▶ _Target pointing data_
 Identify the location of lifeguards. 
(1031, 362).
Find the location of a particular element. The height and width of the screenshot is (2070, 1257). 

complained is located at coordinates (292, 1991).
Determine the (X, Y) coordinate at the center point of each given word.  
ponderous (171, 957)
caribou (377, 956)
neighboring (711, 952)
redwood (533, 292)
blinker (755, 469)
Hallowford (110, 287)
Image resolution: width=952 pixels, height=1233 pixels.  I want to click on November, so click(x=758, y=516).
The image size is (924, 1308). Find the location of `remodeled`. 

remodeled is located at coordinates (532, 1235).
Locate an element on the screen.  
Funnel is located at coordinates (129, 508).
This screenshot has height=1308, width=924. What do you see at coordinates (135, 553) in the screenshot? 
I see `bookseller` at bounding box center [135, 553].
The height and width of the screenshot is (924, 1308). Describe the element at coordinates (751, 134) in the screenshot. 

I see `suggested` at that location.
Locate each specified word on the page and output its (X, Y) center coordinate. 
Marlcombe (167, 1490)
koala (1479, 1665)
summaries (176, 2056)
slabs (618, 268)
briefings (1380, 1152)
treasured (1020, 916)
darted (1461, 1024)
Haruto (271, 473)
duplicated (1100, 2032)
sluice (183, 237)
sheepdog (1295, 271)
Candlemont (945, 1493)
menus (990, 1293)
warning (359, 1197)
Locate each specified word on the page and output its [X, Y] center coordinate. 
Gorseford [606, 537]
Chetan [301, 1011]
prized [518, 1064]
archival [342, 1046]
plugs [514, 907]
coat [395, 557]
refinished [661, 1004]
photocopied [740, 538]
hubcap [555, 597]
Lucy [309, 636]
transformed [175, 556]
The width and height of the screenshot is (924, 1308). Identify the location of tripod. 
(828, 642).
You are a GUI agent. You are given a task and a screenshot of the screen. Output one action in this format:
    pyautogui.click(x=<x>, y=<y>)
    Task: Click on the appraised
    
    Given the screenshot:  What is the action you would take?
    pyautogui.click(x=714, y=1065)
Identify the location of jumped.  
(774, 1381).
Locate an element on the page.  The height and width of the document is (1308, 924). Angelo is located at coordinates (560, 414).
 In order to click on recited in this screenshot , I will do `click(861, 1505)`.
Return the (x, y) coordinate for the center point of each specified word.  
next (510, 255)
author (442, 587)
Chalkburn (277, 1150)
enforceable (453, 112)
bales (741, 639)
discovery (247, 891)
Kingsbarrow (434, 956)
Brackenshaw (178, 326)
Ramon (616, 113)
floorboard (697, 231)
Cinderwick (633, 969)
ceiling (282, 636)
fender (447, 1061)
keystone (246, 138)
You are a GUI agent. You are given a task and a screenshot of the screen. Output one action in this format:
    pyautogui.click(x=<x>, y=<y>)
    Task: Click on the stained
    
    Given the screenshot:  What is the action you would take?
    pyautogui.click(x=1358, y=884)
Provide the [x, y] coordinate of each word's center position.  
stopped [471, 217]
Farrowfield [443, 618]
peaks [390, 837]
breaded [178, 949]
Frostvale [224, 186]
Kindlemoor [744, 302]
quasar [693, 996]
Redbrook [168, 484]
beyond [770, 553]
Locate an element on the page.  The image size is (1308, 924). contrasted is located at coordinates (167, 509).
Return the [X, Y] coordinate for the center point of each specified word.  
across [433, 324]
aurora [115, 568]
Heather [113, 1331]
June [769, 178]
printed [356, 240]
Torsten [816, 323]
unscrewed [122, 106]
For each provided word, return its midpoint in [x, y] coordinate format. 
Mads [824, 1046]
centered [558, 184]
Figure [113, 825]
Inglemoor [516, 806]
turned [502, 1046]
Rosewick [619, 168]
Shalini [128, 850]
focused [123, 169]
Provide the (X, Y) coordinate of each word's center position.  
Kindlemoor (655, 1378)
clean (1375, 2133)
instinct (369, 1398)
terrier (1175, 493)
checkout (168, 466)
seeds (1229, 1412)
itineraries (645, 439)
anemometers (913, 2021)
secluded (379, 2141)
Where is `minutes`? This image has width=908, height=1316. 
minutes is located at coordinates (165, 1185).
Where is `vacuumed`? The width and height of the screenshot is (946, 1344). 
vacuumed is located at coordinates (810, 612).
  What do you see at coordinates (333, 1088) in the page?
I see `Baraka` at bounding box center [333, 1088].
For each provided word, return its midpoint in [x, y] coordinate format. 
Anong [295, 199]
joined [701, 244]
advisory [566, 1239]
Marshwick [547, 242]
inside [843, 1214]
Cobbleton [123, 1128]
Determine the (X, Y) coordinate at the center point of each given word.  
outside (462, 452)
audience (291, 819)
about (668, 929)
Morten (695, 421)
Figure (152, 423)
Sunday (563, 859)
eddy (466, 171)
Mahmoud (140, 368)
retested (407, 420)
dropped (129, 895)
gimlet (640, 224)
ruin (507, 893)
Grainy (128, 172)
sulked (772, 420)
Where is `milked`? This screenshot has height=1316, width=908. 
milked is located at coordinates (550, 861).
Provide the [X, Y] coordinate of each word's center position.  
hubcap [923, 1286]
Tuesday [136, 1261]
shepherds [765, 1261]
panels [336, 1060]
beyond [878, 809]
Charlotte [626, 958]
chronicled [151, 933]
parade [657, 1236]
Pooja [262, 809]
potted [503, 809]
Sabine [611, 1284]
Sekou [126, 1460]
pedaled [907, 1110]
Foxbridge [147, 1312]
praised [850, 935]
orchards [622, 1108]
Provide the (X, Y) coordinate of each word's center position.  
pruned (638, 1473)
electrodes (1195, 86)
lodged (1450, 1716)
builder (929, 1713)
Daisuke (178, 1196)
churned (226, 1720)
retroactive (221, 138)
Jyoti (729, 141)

▶ _Given task_
Copy all of the material above word for word, with every line kept as it is.

▶ _Right answer_
 Identify the location of lifeguards. 
(1031, 362).
Find the location of a particular element. The height and width of the screenshot is (2070, 1257). 

complained is located at coordinates (292, 1991).
Determine the (X, Y) coordinate at the center point of each given word.  
ponderous (171, 957)
caribou (377, 956)
neighboring (711, 952)
redwood (533, 292)
blinker (755, 469)
Hallowford (110, 287)
Image resolution: width=952 pixels, height=1233 pixels.  I want to click on November, so click(x=758, y=516).
The image size is (924, 1308). Find the location of `remodeled`. 

remodeled is located at coordinates (532, 1235).
Locate an element on the screen.  
Funnel is located at coordinates (129, 508).
This screenshot has height=1308, width=924. What do you see at coordinates (135, 553) in the screenshot? 
I see `bookseller` at bounding box center [135, 553].
The height and width of the screenshot is (924, 1308). Describe the element at coordinates (751, 134) in the screenshot. 

I see `suggested` at that location.
Locate each specified word on the page and output its (X, Y) center coordinate. 
Marlcombe (167, 1490)
koala (1479, 1665)
summaries (176, 2056)
slabs (618, 268)
briefings (1380, 1152)
treasured (1020, 916)
darted (1461, 1024)
Haruto (271, 473)
duplicated (1100, 2032)
sluice (183, 237)
sheepdog (1295, 271)
Candlemont (945, 1493)
menus (990, 1293)
warning (359, 1197)
Locate each specified word on the page and output its [X, Y] center coordinate. 
Gorseford [606, 537]
Chetan [301, 1011]
prized [518, 1064]
archival [342, 1046]
plugs [514, 907]
coat [395, 557]
refinished [661, 1004]
photocopied [740, 538]
hubcap [555, 597]
Lucy [309, 636]
transformed [175, 556]
The width and height of the screenshot is (924, 1308). Identify the location of tripod. 
(828, 642).
You are a GUI agent. You are given a task and a screenshot of the screen. Output one action in this format:
    pyautogui.click(x=<x>, y=<y>)
    Task: Click on the appraised
    
    Given the screenshot:  What is the action you would take?
    pyautogui.click(x=714, y=1065)
Identify the location of jumped.  
(774, 1381).
Locate an element on the page.  The height and width of the document is (1308, 924). Angelo is located at coordinates (560, 414).
 In order to click on recited in this screenshot , I will do `click(861, 1505)`.
Return the (x, y) coordinate for the center point of each specified word.  
next (510, 255)
author (442, 587)
Chalkburn (277, 1150)
enforceable (453, 112)
bales (741, 639)
discovery (247, 891)
Kingsbarrow (434, 956)
Brackenshaw (178, 326)
Ramon (616, 113)
floorboard (697, 231)
Cinderwick (633, 969)
ceiling (282, 636)
fender (447, 1061)
keystone (246, 138)
You are a GUI agent. You are given a task and a screenshot of the screen. Output one action in this format:
    pyautogui.click(x=<x>, y=<y>)
    Task: Click on the stained
    
    Given the screenshot:  What is the action you would take?
    pyautogui.click(x=1358, y=884)
Provide the [x, y] coordinate of each word's center position.  
stopped [471, 217]
Farrowfield [443, 618]
peaks [390, 837]
breaded [178, 949]
Frostvale [224, 186]
Kindlemoor [744, 302]
quasar [693, 996]
Redbrook [168, 484]
beyond [770, 553]
Locate an element on the page.  The image size is (1308, 924). contrasted is located at coordinates (167, 509).
Return the [X, Y] coordinate for the center point of each specified word.  
across [433, 324]
aurora [115, 568]
Heather [113, 1331]
June [769, 178]
printed [356, 240]
Torsten [816, 323]
unscrewed [122, 106]
For each provided word, return its midpoint in [x, y] coordinate format. 
Mads [824, 1046]
centered [558, 184]
Figure [113, 825]
Inglemoor [516, 806]
turned [502, 1046]
Rosewick [619, 168]
Shalini [128, 850]
focused [123, 169]
Provide the (X, Y) coordinate of each word's center position.  
Kindlemoor (655, 1378)
clean (1375, 2133)
instinct (369, 1398)
terrier (1175, 493)
checkout (168, 466)
seeds (1229, 1412)
itineraries (645, 439)
anemometers (913, 2021)
secluded (379, 2141)
Where is `minutes`? This image has width=908, height=1316. 
minutes is located at coordinates (165, 1185).
Where is `vacuumed`? The width and height of the screenshot is (946, 1344). 
vacuumed is located at coordinates (810, 612).
  What do you see at coordinates (333, 1088) in the page?
I see `Baraka` at bounding box center [333, 1088].
For each provided word, return its midpoint in [x, y] coordinate format. 
Anong [295, 199]
joined [701, 244]
advisory [566, 1239]
Marshwick [547, 242]
inside [843, 1214]
Cobbleton [123, 1128]
Determine the (X, Y) coordinate at the center point of each given word.  
outside (462, 452)
audience (291, 819)
about (668, 929)
Morten (695, 421)
Figure (152, 423)
Sunday (563, 859)
eddy (466, 171)
Mahmoud (140, 368)
retested (407, 420)
dropped (129, 895)
gimlet (640, 224)
ruin (507, 893)
Grainy (128, 172)
sulked (772, 420)
Where is `milked`? This screenshot has height=1316, width=908. 
milked is located at coordinates (550, 861).
Provide the [X, Y] coordinate of each word's center position.  
hubcap [923, 1286]
Tuesday [136, 1261]
shepherds [765, 1261]
panels [336, 1060]
beyond [878, 809]
Charlotte [626, 958]
chronicled [151, 933]
parade [657, 1236]
Pooja [262, 809]
potted [503, 809]
Sabine [611, 1284]
Sekou [126, 1460]
pedaled [907, 1110]
Foxbridge [147, 1312]
praised [850, 935]
orchards [622, 1108]
Provide the (X, Y) coordinate of each word's center position.  
pruned (638, 1473)
electrodes (1195, 86)
lodged (1450, 1716)
builder (929, 1713)
Daisuke (178, 1196)
churned (226, 1720)
retroactive (221, 138)
Jyoti (729, 141)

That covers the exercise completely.